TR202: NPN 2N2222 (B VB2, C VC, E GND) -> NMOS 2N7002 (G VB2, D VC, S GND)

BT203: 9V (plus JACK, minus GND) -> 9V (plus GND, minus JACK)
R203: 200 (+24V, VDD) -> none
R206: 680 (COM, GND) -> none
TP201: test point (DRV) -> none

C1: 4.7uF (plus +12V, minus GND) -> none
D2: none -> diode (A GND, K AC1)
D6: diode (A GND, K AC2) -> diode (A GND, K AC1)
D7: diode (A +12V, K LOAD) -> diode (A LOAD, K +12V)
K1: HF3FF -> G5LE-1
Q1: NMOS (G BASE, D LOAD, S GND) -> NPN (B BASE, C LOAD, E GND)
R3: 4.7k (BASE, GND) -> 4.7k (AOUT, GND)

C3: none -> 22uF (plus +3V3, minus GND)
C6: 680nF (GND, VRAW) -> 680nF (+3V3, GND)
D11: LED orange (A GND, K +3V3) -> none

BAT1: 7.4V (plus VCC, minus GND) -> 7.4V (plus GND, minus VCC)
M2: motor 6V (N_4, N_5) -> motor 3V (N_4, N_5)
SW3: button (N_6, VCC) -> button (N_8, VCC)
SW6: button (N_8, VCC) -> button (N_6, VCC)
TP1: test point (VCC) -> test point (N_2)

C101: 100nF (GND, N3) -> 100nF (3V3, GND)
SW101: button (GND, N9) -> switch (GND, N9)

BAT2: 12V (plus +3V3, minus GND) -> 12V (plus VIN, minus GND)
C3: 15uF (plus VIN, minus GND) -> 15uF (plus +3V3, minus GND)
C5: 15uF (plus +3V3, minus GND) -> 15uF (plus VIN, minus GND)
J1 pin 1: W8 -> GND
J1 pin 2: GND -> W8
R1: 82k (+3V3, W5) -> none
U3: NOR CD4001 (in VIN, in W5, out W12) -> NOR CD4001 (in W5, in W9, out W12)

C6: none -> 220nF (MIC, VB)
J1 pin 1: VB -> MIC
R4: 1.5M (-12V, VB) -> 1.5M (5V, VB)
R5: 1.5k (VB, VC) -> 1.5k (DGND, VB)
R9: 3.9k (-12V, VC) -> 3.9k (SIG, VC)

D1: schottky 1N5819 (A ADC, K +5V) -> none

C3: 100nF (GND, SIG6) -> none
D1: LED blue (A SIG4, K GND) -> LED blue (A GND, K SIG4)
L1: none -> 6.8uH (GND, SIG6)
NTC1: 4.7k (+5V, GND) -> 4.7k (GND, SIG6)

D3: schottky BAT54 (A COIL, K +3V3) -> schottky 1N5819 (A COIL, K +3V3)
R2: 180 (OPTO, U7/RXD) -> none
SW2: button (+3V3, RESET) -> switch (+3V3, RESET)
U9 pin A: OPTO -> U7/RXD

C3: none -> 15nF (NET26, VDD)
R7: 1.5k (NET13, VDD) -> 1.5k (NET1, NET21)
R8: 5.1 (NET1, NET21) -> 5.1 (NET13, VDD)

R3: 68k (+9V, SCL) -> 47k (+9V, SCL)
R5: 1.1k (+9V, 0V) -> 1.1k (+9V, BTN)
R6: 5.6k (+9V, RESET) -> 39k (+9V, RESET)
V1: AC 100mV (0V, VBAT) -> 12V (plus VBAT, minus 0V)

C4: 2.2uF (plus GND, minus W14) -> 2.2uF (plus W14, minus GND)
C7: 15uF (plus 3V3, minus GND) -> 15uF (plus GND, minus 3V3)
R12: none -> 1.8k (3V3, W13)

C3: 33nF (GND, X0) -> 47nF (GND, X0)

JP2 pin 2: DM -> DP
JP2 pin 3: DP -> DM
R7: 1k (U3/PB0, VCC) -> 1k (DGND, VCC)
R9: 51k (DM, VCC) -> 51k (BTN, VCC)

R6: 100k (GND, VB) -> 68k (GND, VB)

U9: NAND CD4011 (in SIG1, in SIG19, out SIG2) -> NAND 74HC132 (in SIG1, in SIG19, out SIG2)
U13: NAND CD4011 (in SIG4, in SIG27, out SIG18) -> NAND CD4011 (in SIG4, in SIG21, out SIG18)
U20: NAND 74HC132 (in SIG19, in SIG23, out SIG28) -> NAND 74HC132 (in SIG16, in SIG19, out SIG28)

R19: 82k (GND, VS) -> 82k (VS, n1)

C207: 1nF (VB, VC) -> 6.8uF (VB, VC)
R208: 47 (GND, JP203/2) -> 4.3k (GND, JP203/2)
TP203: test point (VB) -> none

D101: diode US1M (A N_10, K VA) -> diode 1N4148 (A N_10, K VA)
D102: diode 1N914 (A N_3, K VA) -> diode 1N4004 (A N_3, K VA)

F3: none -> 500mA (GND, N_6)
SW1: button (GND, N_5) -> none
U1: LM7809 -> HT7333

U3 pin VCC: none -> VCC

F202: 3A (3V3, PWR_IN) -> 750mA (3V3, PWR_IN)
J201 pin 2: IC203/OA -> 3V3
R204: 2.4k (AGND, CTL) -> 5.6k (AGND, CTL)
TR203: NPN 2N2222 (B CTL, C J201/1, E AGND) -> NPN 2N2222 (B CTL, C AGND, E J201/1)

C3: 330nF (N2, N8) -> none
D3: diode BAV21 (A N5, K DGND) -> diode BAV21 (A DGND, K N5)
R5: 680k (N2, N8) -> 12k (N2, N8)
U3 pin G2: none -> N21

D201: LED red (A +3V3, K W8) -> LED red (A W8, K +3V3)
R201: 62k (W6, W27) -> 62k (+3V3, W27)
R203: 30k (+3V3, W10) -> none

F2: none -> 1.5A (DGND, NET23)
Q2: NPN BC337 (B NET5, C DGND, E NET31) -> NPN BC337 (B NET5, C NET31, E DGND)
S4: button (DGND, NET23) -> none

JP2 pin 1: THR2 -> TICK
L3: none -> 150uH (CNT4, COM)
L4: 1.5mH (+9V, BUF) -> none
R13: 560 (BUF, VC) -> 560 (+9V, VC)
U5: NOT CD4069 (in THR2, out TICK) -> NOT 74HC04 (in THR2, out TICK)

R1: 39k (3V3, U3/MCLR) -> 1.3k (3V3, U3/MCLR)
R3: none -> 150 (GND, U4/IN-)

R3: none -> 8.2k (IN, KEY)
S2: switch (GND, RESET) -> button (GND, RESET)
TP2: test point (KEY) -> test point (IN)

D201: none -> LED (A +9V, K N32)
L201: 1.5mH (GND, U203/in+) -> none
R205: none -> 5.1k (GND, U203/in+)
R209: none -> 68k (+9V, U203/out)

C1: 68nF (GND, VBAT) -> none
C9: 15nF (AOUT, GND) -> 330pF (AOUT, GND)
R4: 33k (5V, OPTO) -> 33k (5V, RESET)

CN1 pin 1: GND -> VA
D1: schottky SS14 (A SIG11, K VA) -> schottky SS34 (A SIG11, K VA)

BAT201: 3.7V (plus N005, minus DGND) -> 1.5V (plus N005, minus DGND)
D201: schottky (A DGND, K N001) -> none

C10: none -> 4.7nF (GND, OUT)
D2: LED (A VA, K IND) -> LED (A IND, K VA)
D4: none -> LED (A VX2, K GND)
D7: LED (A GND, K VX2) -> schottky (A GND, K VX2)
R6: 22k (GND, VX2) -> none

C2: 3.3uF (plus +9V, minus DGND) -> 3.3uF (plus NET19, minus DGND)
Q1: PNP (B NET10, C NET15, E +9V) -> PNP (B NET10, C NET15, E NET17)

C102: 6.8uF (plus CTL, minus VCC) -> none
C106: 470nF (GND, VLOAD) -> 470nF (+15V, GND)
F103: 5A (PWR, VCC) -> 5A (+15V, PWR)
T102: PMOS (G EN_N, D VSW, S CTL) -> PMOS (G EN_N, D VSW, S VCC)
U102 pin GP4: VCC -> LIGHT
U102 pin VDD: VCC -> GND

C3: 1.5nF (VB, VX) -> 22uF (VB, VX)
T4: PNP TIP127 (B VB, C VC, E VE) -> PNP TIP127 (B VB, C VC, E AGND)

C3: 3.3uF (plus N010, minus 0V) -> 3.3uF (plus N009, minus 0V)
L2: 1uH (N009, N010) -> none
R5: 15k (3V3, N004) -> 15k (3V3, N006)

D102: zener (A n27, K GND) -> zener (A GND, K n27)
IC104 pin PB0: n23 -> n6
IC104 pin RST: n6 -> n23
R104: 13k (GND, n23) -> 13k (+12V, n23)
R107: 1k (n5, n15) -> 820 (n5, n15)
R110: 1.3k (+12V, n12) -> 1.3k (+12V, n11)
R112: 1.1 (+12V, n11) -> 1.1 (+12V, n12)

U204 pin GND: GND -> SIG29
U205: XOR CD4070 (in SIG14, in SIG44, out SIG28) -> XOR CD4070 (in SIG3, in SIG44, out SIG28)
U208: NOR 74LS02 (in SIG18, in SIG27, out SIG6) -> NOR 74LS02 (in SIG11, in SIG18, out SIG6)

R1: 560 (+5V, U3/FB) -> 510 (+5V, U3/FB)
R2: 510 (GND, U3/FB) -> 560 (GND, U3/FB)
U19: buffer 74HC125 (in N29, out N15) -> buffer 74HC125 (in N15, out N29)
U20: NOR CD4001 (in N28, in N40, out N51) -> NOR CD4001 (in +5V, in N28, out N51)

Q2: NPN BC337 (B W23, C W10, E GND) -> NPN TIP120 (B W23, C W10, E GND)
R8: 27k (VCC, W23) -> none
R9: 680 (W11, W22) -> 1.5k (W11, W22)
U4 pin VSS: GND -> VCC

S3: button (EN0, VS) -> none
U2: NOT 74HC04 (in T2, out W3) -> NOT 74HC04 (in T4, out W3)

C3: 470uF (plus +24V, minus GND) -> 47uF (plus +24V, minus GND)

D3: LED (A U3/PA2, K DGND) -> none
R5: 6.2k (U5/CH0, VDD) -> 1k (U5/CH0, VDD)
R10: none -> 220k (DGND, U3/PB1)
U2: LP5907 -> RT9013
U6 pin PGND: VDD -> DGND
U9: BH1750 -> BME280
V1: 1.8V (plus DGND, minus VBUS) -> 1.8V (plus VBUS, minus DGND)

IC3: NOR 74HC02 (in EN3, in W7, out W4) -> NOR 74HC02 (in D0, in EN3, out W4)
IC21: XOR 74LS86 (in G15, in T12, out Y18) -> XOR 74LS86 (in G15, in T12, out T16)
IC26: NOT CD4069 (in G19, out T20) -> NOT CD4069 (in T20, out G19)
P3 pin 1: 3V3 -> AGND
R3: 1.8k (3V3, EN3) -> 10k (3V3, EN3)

++++++++

▶ [INSTRUCTIONS FOR THE TASK]
Could you write out, exactly as they stand, only the lines above that begin at the line with "L201: 1.5mH (GND, U203/in+) -> none" and stop after the line with "S3: button (EN0, VS) -> none"?

▶ [EXERCISE OUTPUT]
L201: 1.5mH (GND, U203/in+) -> none
R205: none -> 5.1k (GND, U203/in+)
R209: none -> 68k (+9V, U203/out)

C1: 68nF (GND, VBAT) -> none
C9: 15nF (AOUT, GND) -> 330pF (AOUT, GND)
R4: 33k (5V, OPTO) -> 33k (5V, RESET)

CN1 pin 1: GND -> VA
D1: schottky SS14 (A SIG11, K VA) -> schottky SS34 (A SIG11, K VA)

BAT201: 3.7V (plus N005, minus DGND) -> 1.5V (plus N005, minus DGND)
D201: schottky (A DGND, K N001) -> none

C10: none -> 4.7nF (GND, OUT)
D2: LED (A VA, K IND) -> LED (A IND, K VA)
D4: none -> LED (A VX2, K GND)
D7: LED (A GND, K VX2) -> schottky (A GND, K VX2)
R6: 22k (GND, VX2) -> none

C2: 3.3uF (plus +9V, minus DGND) -> 3.3uF (plus NET19, minus DGND)
Q1: PNP (B NET10, C NET15, E +9V) -> PNP (B NET10, C NET15, E NET17)

C102: 6.8uF (plus CTL, minus VCC) -> none
C106: 470nF (GND, VLOAD) -> 470nF (+15V, GND)
F103: 5A (PWR, VCC) -> 5A (+15V, PWR)
T102: PMOS (G EN_N, D VSW, S CTL) -> PMOS (G EN_N, D VSW, S VCC)
U102 pin GP4: VCC -> LIGHT
U102 pin VDD: VCC -> GND

C3: 1.5nF (VB, VX) -> 22uF (VB, VX)
T4: PNP TIP127 (B VB, C VC, E VE) -> PNP TIP127 (B VB, C VC, E AGND)

C3: 3.3uF (plus N010, minus 0V) -> 3.3uF (plus N009, minus 0V)
L2: 1uH (N009, N010) -> none
R5: 15k (3V3, N004) -> 15k (3V3, N006)

D102: zener (A n27, K GND) -> zener (A GND, K n27)
IC104 pin PB0: n23 -> n6
IC104 pin RST: n6 -> n23
R104: 13k (GND, n23) -> 13k (+12V, n23)
R107: 1k (n5, n15) -> 820 (n5, n15)
R110: 1.3k (+12V, n12) -> 1.3k (+12V, n11)
R112: 1.1 (+12V, n11) -> 1.1 (+12V, n12)

U204 pin GND: GND -> SIG29
U205: XOR CD4070 (in SIG14, in SIG44, out SIG28) -> XOR CD4070 (in SIG3, in SIG44, out SIG28)
U208: NOR 74LS02 (in SIG18, in SIG27, out SIG6) -> NOR 74LS02 (in SIG11, in SIG18, out SIG6)

R1: 560 (+5V, U3/FB) -> 510 (+5V, U3/FB)
R2: 510 (GND, U3/FB) -> 560 (GND, U3/FB)
U19: buffer 74HC125 (in N29, out N15) -> buffer 74HC125 (in N15, out N29)
U20: NOR CD4001 (in N28, in N40, out N51) -> NOR CD4001 (in +5V, in N28, out N51)

Q2: NPN BC337 (B W23, C W10, E GND) -> NPN TIP120 (B W23, C W10, E GND)
R8: 27k (VCC, W23) -> none
R9: 680 (W11, W22) -> 1.5k (W11, W22)
U4 pin VSS: GND -> VCC

S3: button (EN0, VS) -> none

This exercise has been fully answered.